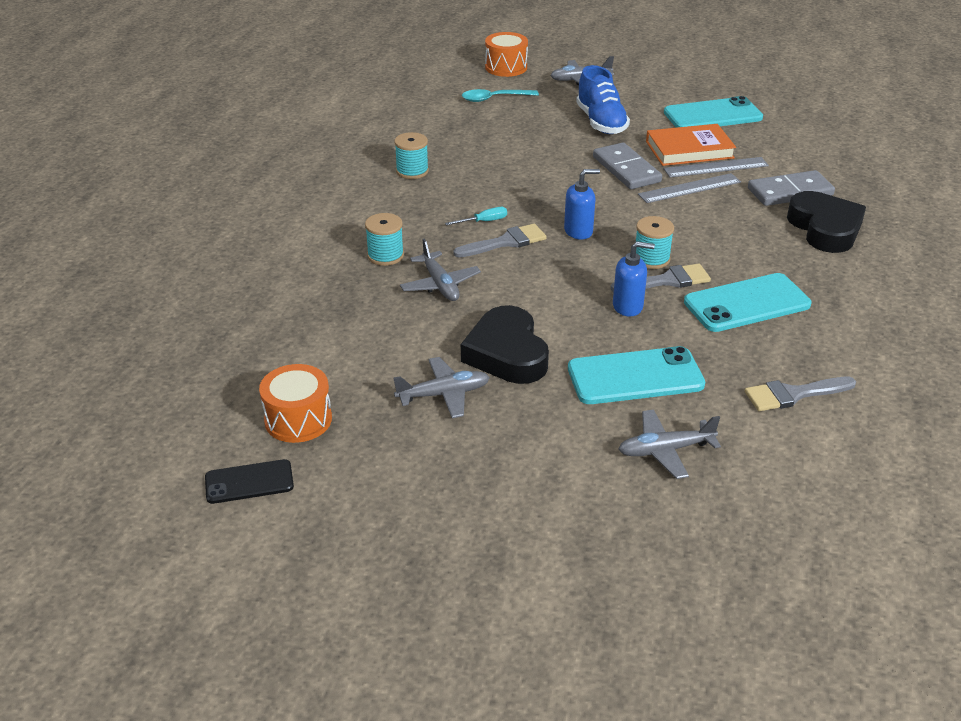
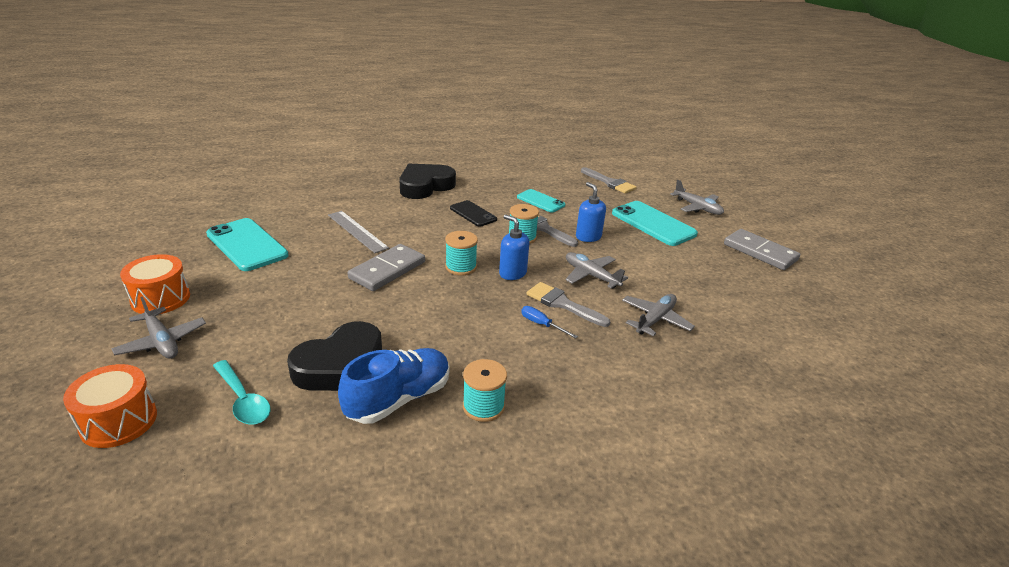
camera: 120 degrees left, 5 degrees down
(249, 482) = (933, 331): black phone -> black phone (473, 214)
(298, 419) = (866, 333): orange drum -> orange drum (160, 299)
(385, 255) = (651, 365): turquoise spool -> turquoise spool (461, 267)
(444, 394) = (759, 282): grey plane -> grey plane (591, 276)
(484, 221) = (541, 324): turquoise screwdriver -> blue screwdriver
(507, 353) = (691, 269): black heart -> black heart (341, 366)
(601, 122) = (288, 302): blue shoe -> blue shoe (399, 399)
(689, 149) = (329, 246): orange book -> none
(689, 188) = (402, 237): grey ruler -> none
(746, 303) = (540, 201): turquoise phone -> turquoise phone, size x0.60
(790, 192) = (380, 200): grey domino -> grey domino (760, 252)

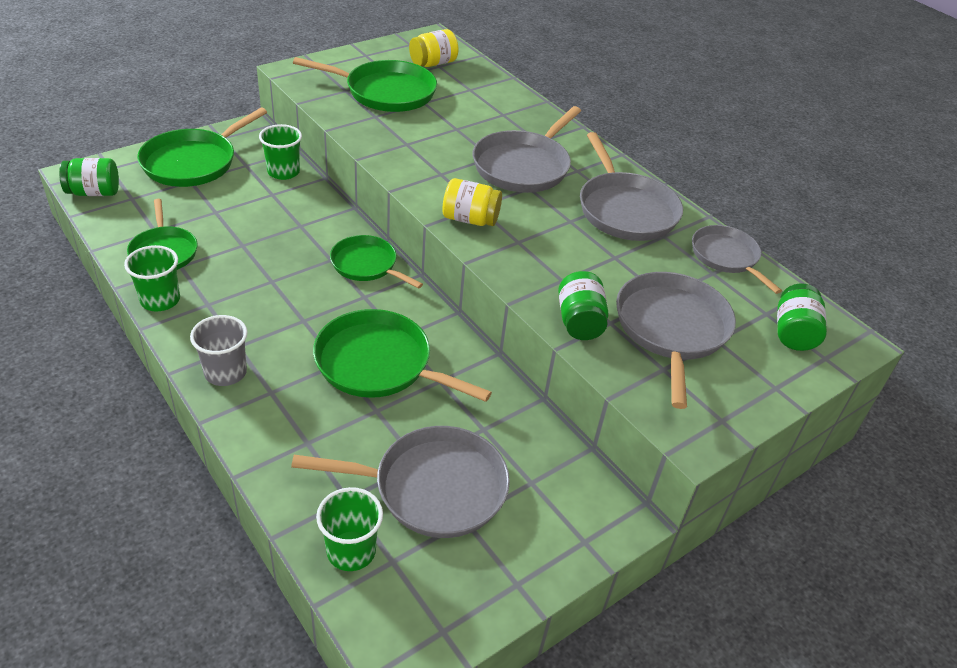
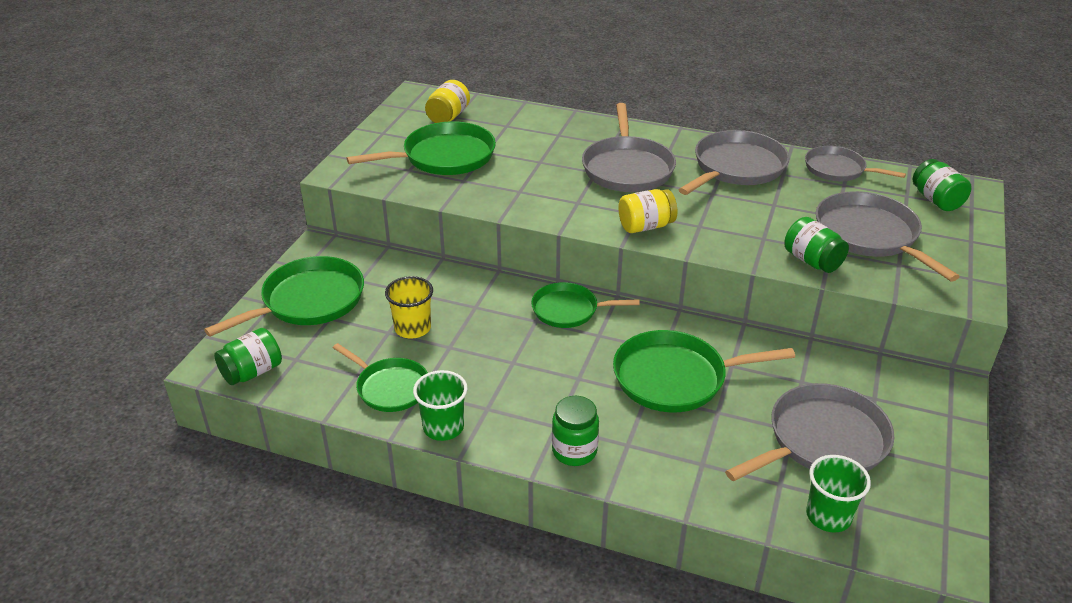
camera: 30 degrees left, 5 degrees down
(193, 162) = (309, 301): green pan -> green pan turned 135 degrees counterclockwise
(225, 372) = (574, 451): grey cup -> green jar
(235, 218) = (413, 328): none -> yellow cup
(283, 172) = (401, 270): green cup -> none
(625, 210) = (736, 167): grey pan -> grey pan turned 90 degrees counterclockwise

------------------------------------------------

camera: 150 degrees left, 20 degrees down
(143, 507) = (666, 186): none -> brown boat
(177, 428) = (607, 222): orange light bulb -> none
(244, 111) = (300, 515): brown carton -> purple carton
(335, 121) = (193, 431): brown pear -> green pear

------------------------------------------------

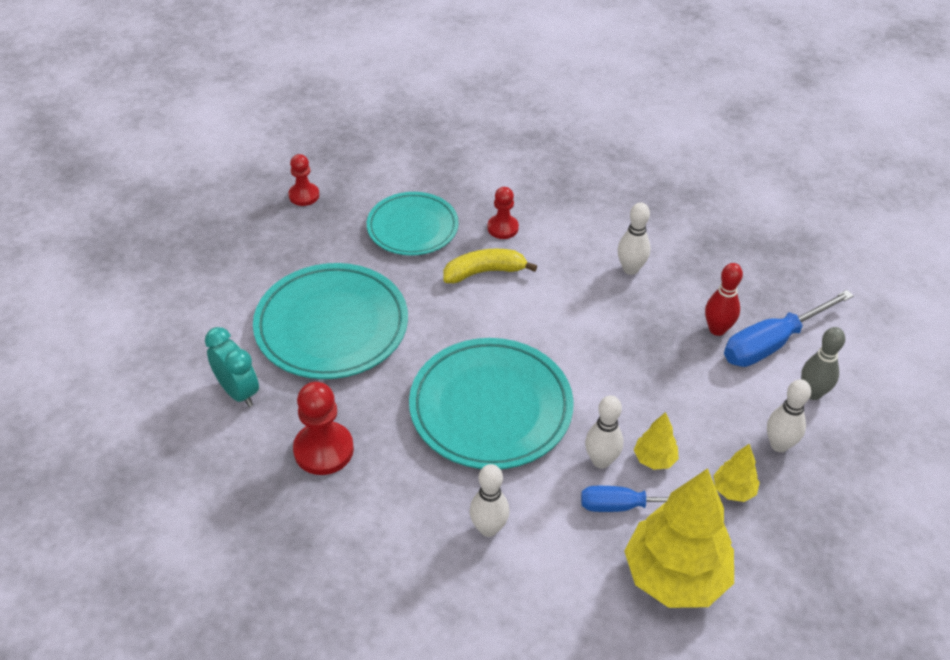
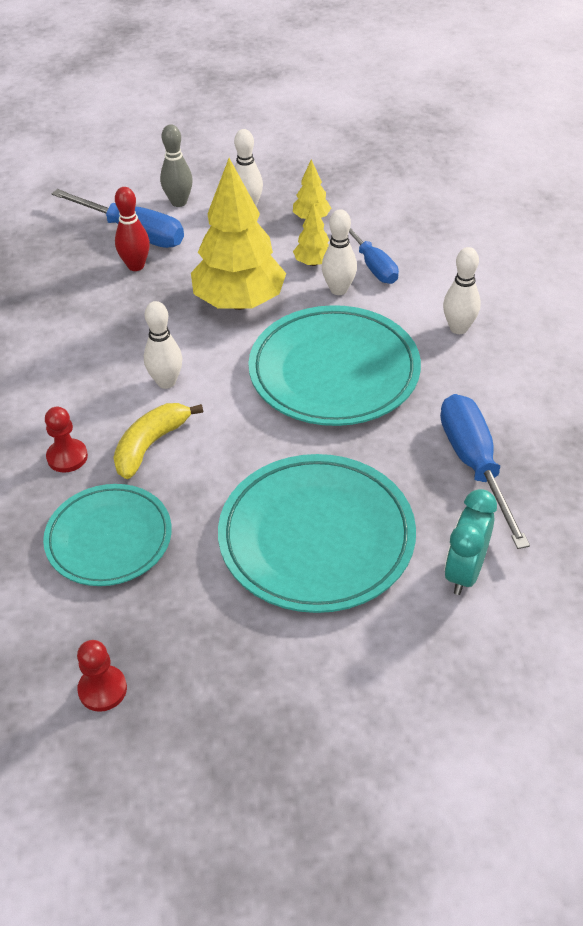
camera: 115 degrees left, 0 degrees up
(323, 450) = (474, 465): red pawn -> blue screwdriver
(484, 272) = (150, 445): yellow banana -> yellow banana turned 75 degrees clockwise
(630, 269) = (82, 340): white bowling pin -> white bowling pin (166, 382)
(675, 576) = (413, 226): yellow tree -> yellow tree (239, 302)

------------------------------------------------

:: Try it ::
Determine the number of lines in the listing that contain the string "turquoise". Write that number and nothing else.

:: Reply ::
3